*Directions:*
Wherever "which" appears in a line of the listing, that line should be returned.

>>>

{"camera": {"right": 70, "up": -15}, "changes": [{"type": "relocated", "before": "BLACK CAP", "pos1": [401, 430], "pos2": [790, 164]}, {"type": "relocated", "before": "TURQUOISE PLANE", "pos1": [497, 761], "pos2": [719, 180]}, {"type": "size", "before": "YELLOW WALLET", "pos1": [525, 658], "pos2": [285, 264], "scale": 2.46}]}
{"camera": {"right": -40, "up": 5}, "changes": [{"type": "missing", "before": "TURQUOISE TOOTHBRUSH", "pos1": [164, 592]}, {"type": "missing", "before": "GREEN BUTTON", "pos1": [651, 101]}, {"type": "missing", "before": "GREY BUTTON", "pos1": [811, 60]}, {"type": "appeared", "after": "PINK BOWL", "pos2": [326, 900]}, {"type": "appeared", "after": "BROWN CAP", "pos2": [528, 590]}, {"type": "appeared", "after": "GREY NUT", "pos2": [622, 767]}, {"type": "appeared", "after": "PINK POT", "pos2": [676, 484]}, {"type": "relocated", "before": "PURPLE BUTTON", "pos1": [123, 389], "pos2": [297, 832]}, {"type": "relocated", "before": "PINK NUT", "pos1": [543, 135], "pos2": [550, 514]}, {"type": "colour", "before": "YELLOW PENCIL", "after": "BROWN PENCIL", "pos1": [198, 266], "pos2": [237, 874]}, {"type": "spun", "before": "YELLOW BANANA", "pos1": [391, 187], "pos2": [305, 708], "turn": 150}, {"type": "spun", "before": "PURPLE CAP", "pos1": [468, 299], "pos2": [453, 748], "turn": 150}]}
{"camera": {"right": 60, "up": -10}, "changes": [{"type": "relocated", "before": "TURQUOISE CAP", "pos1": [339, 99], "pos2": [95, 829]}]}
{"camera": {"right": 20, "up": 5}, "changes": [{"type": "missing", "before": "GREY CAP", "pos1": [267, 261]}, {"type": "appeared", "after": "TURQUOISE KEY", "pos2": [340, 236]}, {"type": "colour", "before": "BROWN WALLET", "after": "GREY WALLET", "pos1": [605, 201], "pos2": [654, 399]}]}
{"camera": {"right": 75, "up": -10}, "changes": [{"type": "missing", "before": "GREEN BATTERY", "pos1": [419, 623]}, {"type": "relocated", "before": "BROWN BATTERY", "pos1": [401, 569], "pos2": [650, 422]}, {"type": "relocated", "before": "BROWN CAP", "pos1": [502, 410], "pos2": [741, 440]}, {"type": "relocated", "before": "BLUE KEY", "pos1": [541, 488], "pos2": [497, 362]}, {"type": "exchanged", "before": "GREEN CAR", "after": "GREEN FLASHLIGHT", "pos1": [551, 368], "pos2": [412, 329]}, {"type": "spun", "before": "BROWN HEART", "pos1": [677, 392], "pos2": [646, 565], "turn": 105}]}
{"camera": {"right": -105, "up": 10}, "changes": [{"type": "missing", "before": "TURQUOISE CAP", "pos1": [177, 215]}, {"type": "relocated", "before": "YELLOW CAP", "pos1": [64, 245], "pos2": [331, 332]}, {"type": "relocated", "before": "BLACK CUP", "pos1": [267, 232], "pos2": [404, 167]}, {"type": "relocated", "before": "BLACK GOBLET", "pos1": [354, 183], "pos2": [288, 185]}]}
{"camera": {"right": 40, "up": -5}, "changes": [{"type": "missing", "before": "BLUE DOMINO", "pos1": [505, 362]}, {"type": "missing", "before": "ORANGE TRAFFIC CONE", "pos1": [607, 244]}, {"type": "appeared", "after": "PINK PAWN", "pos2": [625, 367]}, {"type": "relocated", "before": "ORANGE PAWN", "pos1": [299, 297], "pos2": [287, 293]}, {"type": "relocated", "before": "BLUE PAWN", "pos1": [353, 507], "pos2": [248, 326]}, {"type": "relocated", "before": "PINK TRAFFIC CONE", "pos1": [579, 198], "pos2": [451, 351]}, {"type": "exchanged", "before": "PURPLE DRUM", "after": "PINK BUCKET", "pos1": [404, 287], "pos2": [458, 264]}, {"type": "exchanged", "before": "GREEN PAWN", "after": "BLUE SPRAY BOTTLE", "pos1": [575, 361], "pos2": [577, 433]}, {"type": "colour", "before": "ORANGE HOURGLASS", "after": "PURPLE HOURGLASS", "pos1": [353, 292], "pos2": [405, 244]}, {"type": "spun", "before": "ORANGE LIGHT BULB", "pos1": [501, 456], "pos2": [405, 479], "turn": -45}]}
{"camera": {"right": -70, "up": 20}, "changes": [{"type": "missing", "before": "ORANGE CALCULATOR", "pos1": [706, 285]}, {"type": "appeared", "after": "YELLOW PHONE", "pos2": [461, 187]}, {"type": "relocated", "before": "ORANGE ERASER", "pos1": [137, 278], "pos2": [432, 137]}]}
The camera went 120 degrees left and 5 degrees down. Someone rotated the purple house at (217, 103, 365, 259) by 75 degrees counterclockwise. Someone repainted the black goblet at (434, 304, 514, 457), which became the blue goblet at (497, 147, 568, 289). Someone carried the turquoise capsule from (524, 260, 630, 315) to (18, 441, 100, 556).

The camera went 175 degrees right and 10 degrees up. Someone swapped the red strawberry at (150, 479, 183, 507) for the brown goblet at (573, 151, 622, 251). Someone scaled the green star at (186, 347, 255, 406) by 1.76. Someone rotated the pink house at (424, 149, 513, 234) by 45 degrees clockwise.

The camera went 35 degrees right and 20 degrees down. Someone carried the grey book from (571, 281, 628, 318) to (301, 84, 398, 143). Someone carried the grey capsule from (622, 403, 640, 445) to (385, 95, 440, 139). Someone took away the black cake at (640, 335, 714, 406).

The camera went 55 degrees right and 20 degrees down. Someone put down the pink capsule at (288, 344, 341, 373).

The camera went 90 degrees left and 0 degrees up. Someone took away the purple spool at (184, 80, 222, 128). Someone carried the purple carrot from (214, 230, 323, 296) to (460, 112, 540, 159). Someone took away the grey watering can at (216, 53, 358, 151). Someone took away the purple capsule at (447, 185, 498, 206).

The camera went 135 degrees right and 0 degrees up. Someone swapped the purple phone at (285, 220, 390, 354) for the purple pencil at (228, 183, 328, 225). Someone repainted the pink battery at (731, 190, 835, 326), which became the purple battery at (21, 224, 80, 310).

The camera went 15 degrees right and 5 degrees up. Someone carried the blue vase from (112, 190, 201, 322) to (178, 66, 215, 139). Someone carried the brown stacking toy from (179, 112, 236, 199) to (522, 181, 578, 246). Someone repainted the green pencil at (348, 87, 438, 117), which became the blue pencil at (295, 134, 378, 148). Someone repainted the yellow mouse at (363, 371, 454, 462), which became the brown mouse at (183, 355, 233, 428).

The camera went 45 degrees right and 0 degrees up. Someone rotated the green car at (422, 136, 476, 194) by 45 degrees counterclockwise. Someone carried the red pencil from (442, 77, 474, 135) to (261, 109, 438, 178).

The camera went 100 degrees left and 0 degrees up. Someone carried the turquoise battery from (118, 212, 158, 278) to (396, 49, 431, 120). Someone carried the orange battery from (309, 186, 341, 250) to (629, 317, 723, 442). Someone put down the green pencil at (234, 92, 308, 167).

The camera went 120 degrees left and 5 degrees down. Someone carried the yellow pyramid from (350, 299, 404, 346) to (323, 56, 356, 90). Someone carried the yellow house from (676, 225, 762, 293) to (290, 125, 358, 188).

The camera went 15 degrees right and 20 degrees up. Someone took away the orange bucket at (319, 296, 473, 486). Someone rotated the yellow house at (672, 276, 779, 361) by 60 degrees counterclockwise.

<<<

*Output for this task:*
The camera went 120 degrees left and 5 degrees down. Someone rotated the purple house at (217, 103, 365, 259) by 75 degrees counterclockwise. Someone repainted the black goblet at (434, 304, 514, 457), which became the blue goblet at (497, 147, 568, 289). Someone carried the turquoise capsule from (524, 260, 630, 315) to (18, 441, 100, 556).
The camera went 135 degrees right and 0 degrees up. Someone swapped the purple phone at (285, 220, 390, 354) for the purple pencil at (228, 183, 328, 225). Someone repainted the pink battery at (731, 190, 835, 326), which became the purple battery at (21, 224, 80, 310).
The camera went 15 degrees right and 5 degrees up. Someone carried the blue vase from (112, 190, 201, 322) to (178, 66, 215, 139). Someone carried the brown stacking toy from (179, 112, 236, 199) to (522, 181, 578, 246). Someone repainted the green pencil at (348, 87, 438, 117), which became the blue pencil at (295, 134, 378, 148). Someone repainted the yellow mouse at (363, 371, 454, 462), which became the brown mouse at (183, 355, 233, 428).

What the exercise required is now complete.